**What to produce**
Quote the material from the line that contains "soundtrack [705, 746]" through the line that contains "receptive (294, 1244)", reproducing every line in that stretch precisely.

**Working data**
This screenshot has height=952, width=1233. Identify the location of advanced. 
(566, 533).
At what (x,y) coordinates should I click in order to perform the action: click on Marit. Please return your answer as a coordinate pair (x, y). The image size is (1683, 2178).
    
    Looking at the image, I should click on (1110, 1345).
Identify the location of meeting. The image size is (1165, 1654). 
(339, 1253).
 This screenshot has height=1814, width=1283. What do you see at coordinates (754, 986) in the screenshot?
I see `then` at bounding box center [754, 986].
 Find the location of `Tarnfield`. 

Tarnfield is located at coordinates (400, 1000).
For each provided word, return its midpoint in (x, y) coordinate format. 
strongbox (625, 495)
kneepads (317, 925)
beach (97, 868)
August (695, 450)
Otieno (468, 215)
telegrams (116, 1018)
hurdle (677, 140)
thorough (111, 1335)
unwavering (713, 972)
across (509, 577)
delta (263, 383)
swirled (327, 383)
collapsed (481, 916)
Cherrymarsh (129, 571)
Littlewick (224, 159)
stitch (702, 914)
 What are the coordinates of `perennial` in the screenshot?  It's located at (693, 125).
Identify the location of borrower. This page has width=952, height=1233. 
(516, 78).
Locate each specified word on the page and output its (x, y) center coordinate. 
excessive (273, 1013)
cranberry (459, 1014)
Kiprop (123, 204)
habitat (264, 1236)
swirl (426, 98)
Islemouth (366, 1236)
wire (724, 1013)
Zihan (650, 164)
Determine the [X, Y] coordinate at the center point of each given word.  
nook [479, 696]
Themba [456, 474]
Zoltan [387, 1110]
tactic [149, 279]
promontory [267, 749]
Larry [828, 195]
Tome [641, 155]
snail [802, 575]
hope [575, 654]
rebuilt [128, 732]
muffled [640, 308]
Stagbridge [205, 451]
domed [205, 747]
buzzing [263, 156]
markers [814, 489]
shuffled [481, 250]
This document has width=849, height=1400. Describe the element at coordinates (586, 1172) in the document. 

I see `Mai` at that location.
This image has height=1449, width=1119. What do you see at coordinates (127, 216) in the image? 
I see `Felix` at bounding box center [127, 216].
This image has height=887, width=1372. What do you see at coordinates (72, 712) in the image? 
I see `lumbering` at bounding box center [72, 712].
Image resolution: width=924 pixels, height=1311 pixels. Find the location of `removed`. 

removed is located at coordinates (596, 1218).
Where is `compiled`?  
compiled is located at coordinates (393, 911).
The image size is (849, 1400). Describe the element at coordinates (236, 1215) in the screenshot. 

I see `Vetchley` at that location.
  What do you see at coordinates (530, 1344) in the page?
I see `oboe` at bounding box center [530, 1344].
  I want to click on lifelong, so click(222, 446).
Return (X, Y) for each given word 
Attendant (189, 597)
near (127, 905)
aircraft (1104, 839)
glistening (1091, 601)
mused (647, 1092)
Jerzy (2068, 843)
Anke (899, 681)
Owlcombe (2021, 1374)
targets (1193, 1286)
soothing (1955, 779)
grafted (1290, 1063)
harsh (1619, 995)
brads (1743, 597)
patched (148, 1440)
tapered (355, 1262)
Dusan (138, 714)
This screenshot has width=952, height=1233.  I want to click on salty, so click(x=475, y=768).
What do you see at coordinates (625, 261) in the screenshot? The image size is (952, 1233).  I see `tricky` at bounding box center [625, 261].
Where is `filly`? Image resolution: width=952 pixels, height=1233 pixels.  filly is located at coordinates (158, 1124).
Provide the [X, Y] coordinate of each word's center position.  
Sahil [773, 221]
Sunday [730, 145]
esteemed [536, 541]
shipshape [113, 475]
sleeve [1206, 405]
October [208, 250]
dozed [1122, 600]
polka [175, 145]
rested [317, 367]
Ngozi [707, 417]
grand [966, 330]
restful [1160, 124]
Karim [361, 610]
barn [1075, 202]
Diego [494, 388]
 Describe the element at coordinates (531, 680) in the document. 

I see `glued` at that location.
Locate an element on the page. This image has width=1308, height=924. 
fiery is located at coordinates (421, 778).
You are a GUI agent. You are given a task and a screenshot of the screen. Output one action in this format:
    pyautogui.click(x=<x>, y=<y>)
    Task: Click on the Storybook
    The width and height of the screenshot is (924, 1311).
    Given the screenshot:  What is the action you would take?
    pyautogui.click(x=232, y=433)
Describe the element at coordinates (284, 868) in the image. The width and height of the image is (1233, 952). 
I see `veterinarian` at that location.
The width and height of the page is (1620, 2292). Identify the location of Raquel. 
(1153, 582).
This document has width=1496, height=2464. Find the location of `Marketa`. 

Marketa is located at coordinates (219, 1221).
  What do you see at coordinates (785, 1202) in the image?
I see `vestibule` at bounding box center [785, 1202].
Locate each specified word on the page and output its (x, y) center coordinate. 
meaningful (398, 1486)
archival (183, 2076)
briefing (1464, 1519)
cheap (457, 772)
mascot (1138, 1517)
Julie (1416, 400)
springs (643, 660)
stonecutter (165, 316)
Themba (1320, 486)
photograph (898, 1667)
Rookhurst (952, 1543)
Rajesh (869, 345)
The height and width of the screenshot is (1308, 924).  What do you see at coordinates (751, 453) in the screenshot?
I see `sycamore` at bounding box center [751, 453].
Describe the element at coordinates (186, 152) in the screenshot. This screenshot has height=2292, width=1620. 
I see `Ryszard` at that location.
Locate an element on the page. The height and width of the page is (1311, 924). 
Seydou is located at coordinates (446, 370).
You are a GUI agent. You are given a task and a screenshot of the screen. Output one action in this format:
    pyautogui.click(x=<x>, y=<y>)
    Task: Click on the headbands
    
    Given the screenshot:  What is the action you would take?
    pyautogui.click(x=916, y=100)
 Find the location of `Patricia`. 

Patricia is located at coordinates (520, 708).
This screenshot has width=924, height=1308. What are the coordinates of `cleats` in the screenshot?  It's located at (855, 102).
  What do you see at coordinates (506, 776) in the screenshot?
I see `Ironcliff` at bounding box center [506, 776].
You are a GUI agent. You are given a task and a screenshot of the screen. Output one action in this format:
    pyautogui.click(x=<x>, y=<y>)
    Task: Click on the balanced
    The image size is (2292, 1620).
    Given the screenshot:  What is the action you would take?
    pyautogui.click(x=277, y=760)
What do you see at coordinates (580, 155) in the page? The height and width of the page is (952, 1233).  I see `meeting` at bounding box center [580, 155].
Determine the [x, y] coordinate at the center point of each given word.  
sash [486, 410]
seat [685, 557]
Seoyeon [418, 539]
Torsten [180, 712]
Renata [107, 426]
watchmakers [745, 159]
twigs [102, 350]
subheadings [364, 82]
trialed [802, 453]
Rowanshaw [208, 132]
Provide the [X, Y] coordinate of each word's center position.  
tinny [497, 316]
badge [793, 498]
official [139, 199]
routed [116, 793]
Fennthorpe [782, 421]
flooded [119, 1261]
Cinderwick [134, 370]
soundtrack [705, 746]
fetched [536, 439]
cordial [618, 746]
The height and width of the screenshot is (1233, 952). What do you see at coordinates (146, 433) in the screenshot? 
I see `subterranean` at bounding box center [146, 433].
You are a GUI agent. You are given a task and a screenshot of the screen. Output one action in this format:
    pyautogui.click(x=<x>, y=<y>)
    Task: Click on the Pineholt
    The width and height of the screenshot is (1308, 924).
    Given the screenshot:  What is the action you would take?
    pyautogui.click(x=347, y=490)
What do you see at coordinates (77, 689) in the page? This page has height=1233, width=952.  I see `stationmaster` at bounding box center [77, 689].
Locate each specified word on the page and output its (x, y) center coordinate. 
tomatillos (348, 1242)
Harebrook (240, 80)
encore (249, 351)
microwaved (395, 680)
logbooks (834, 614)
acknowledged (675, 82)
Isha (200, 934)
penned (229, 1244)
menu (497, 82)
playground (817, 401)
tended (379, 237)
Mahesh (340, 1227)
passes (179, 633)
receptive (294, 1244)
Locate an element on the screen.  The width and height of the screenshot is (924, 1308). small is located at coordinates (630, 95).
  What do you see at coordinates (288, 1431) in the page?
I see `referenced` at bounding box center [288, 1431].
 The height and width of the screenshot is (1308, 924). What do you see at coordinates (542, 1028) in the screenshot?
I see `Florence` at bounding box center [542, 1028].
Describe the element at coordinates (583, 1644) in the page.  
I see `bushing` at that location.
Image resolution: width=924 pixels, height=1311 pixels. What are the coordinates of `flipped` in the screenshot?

**Task response**
soundtrack [705, 746]
fetched [536, 439]
cordial [618, 746]
The height and width of the screenshot is (1233, 952). What do you see at coordinates (146, 433) in the screenshot? 
I see `subterranean` at bounding box center [146, 433].
You are a GUI agent. You are given a task and a screenshot of the screen. Output one action in this format:
    pyautogui.click(x=<x>, y=<y>)
    Task: Click on the Pineholt
    The width and height of the screenshot is (1308, 924).
    Given the screenshot:  What is the action you would take?
    pyautogui.click(x=347, y=490)
What do you see at coordinates (77, 689) in the page? This page has height=1233, width=952.  I see `stationmaster` at bounding box center [77, 689].
Locate each specified word on the page and output its (x, y) center coordinate. 
tomatillos (348, 1242)
Harebrook (240, 80)
encore (249, 351)
microwaved (395, 680)
logbooks (834, 614)
acknowledged (675, 82)
Isha (200, 934)
penned (229, 1244)
menu (497, 82)
playground (817, 401)
tended (379, 237)
Mahesh (340, 1227)
passes (179, 633)
receptive (294, 1244)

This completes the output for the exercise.